PROBLEM TO SOLVE :: All entries shown below must be given again word for word.

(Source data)
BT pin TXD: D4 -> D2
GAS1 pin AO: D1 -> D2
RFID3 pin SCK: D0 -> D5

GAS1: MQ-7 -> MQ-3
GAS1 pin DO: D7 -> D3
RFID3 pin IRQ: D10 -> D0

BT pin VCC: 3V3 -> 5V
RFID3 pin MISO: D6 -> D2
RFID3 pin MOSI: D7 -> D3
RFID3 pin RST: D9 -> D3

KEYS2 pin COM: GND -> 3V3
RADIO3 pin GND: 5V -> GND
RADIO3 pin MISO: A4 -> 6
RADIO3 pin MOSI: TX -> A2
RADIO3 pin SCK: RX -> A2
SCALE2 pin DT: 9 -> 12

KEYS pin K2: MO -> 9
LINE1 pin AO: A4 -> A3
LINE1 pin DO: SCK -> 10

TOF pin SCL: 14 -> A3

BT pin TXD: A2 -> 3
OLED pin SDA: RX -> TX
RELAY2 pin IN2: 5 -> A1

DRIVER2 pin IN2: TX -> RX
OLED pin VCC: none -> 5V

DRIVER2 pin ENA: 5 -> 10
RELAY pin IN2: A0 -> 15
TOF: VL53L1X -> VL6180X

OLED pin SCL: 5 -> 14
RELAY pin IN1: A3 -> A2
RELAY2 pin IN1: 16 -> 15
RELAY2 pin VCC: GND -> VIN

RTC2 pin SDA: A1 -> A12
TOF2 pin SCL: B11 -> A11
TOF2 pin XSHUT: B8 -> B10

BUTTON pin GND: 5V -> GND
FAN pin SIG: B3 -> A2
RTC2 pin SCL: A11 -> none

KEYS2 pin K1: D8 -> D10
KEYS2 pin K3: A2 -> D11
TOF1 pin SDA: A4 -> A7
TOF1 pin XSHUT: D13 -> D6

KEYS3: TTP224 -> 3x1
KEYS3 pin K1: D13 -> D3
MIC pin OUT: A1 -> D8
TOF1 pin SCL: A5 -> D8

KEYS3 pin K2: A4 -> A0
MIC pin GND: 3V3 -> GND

SOLUTION FOR THIS EXERCISE ::
BT pin TXD: D4 -> D2
GAS1 pin AO: D1 -> D2
RFID3 pin SCK: D0 -> D5

GAS1: MQ-7 -> MQ-3
GAS1 pin DO: D7 -> D3
RFID3 pin IRQ: D10 -> D0

BT pin VCC: 3V3 -> 5V
RFID3 pin MISO: D6 -> D2
RFID3 pin MOSI: D7 -> D3
RFID3 pin RST: D9 -> D3

KEYS2 pin COM: GND -> 3V3
RADIO3 pin GND: 5V -> GND
RADIO3 pin MISO: A4 -> 6
RADIO3 pin MOSI: TX -> A2
RADIO3 pin SCK: RX -> A2
SCALE2 pin DT: 9 -> 12

KEYS pin K2: MO -> 9
LINE1 pin AO: A4 -> A3
LINE1 pin DO: SCK -> 10

TOF pin SCL: 14 -> A3

BT pin TXD: A2 -> 3
OLED pin SDA: RX -> TX
RELAY2 pin IN2: 5 -> A1

DRIVER2 pin IN2: TX -> RX
OLED pin VCC: none -> 5V

DRIVER2 pin ENA: 5 -> 10
RELAY pin IN2: A0 -> 15
TOF: VL53L1X -> VL6180X

OLED pin SCL: 5 -> 14
RELAY pin IN1: A3 -> A2
RELAY2 pin IN1: 16 -> 15
RELAY2 pin VCC: GND -> VIN

RTC2 pin SDA: A1 -> A12
TOF2 pin SCL: B11 -> A11
TOF2 pin XSHUT: B8 -> B10

BUTTON pin GND: 5V -> GND
FAN pin SIG: B3 -> A2
RTC2 pin SCL: A11 -> none

KEYS2 pin K1: D8 -> D10
KEYS2 pin K3: A2 -> D11
TOF1 pin SDA: A4 -> A7
TOF1 pin XSHUT: D13 -> D6

KEYS3: TTP224 -> 3x1
KEYS3 pin K1: D13 -> D3
MIC pin OUT: A1 -> D8
TOF1 pin SCL: A5 -> D8

KEYS3 pin K2: A4 -> A0
MIC pin GND: 3V3 -> GND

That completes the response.